## Instructions for the task
Using the listing below, retype only the lines from the line with "building: none -> [142,197,230,293]" through the end, both ends included, and exclude the pictures.

## Source material
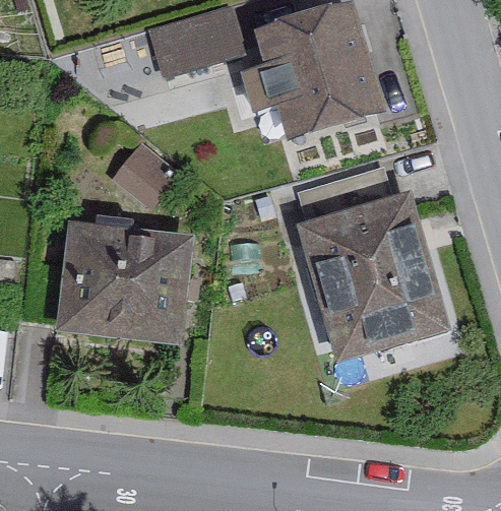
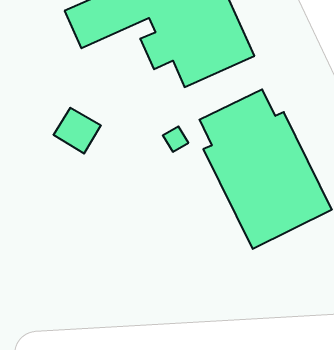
building: [58,223,192,348] -> none

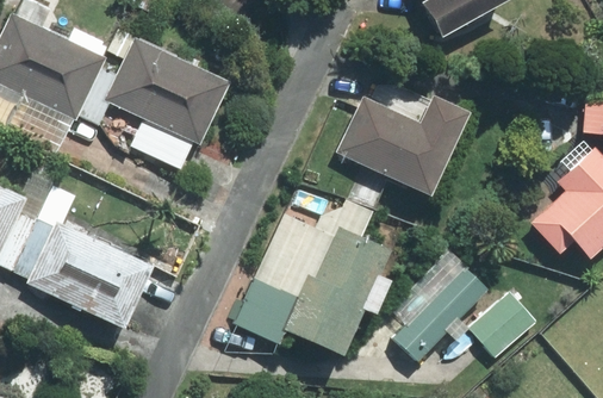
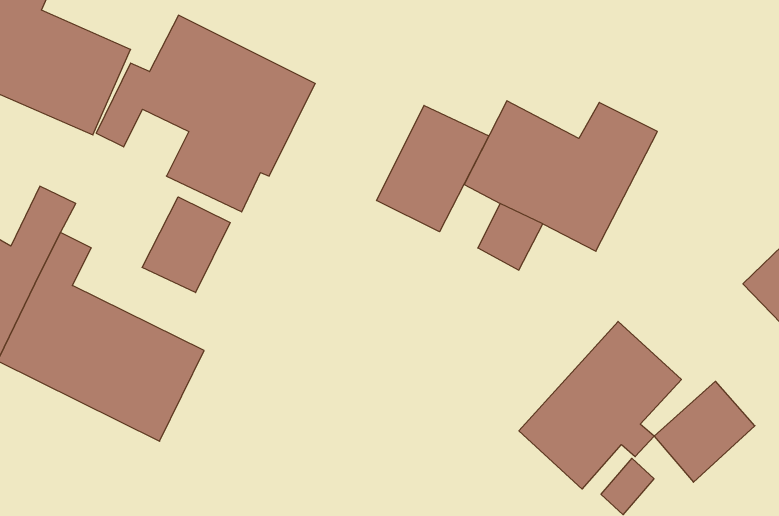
building: none -> [377,105,489,232]
building: none -> [142,197,230,293]
building: [235,211,387,357] -> none

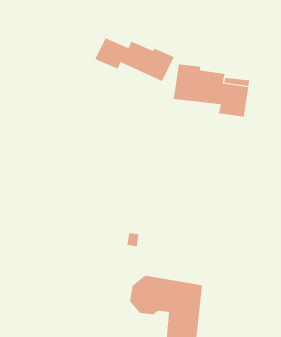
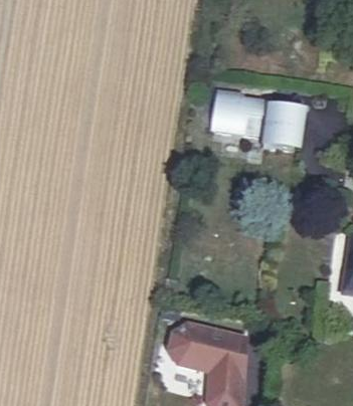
building: [95,38,175,82] -> none

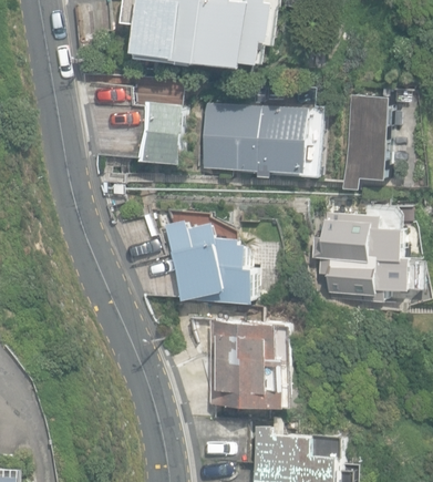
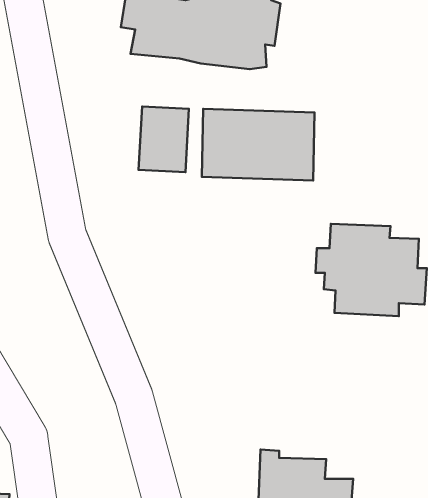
building: [341,96,389,191] -> none
building: [164,221,256,302] -> none
building: [208,317,289,408] -> none

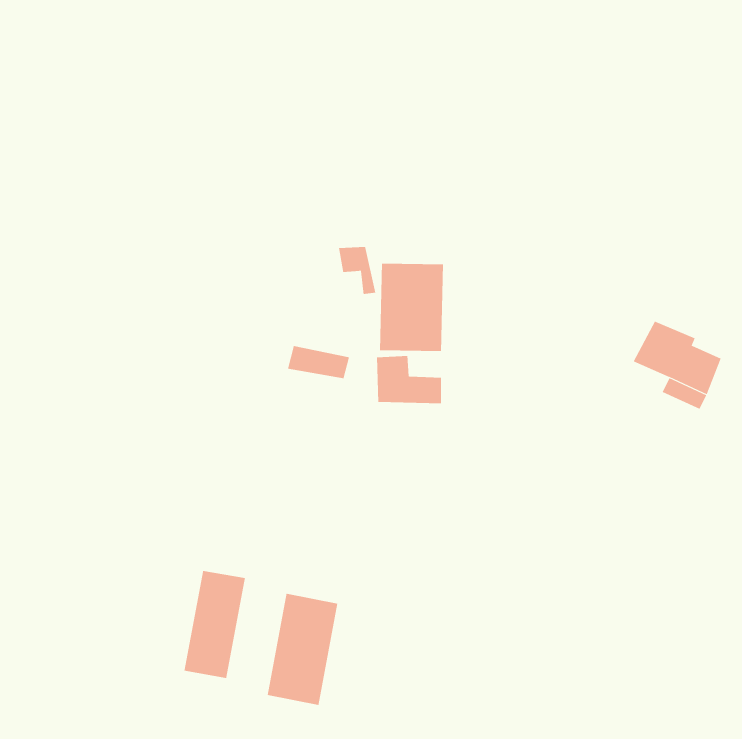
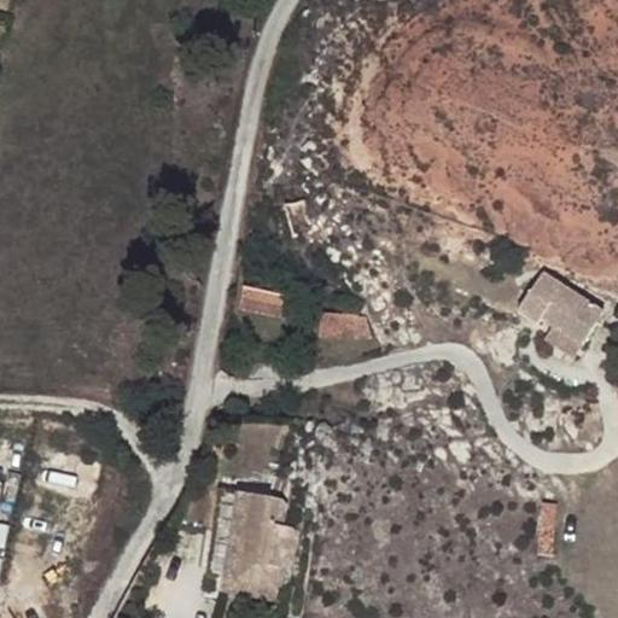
building: [380,263,444,352] -> none
building: [184,570,245,679] -> none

## Worked solution
building: none -> [142,197,230,293]
building: [235,211,387,357] -> none

building: [95,38,175,82] -> none

building: [341,96,389,191] -> none
building: [164,221,256,302] -> none
building: [208,317,289,408] -> none

building: [380,263,444,352] -> none
building: [184,570,245,679] -> none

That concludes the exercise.